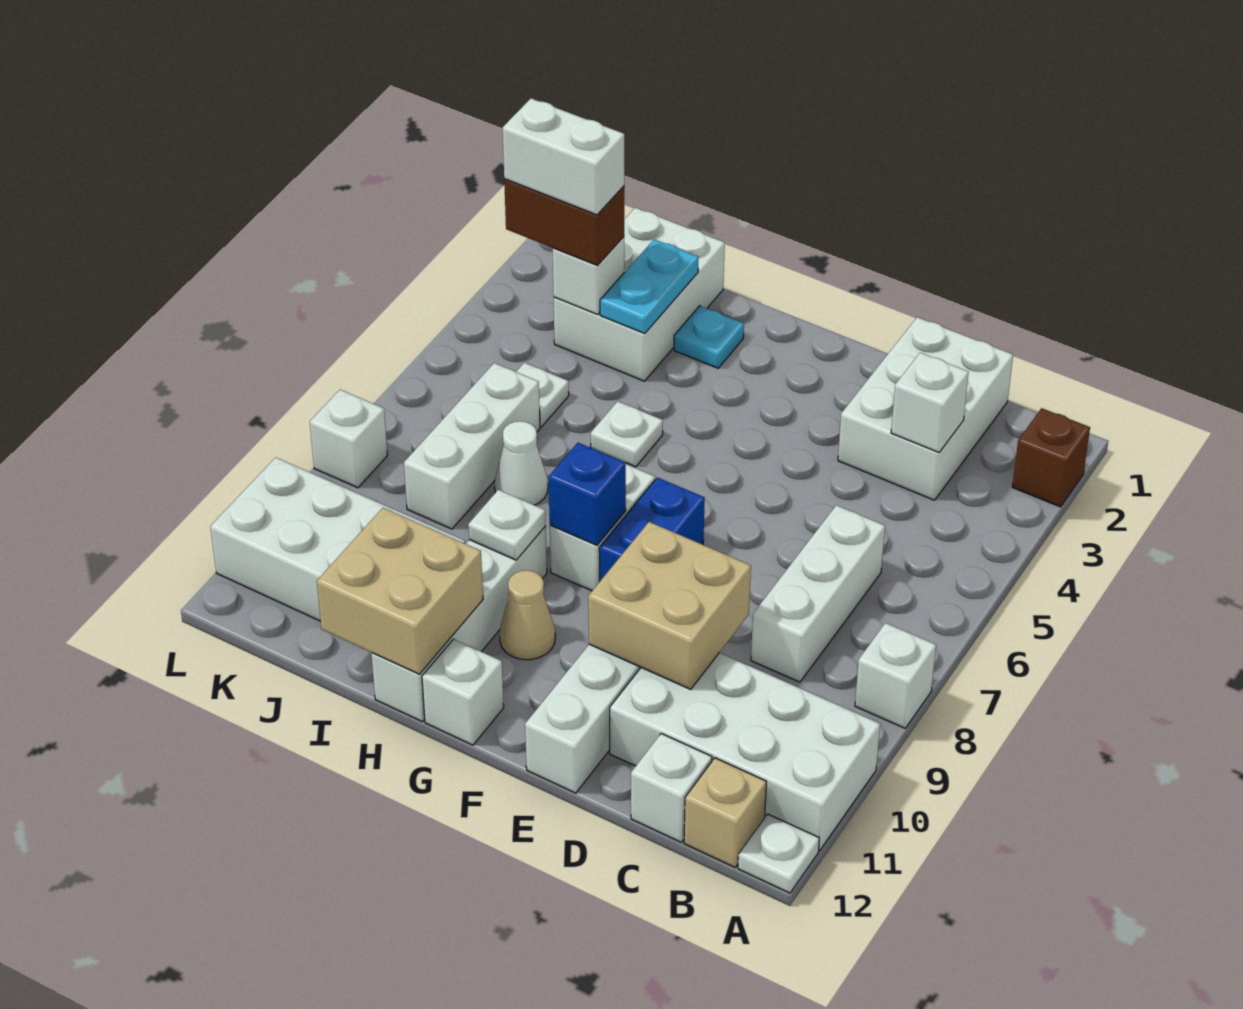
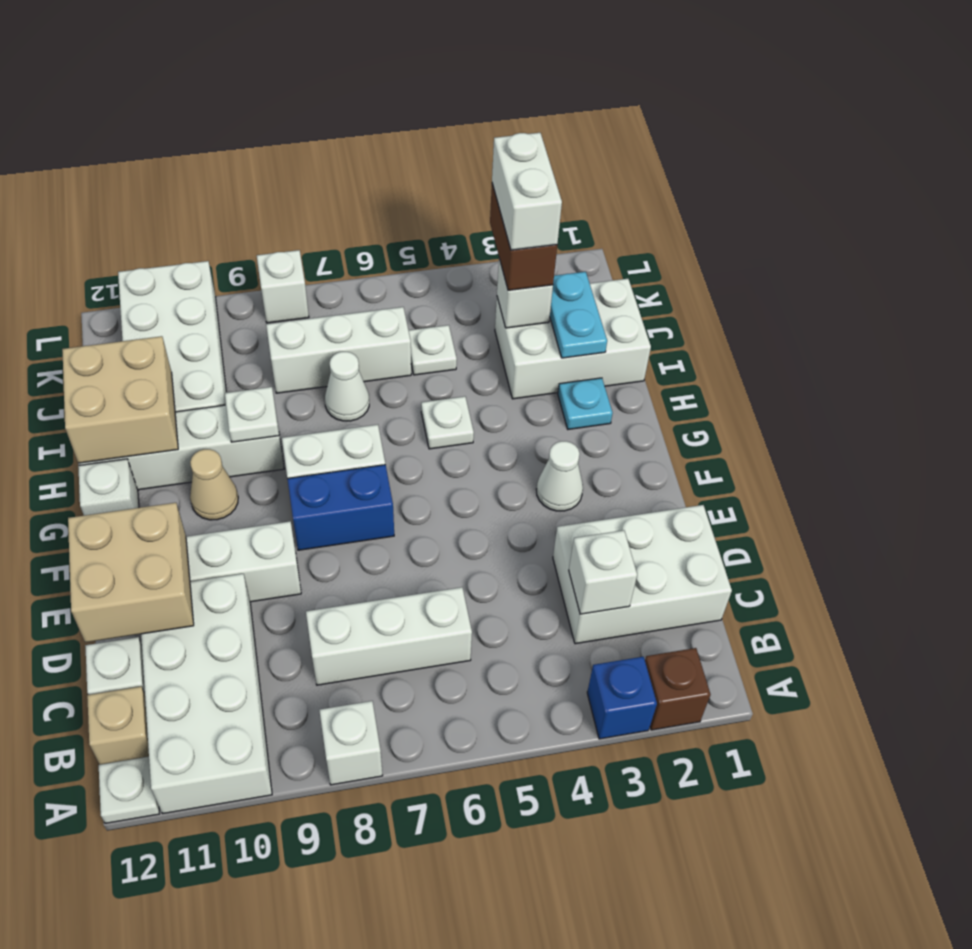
tan brick D9:E10 level 2 -> tan brick D11:E12 level 2
none -> white cone F3 level 1
blue brick G8 level 2 -> blue brick A3 level 1
cyan plate I2:I3 level 2 -> cyan plate I2:J2 level 2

####

__DESCRIPTION OF THE TASK__
Search the data for "brick" and list every line in which it occurs.

__EXERCISE RESPONSE__
tan brick D9:E10 level 2 -> tan brick D11:E12 level 2
blue brick G8 level 2 -> blue brick A3 level 1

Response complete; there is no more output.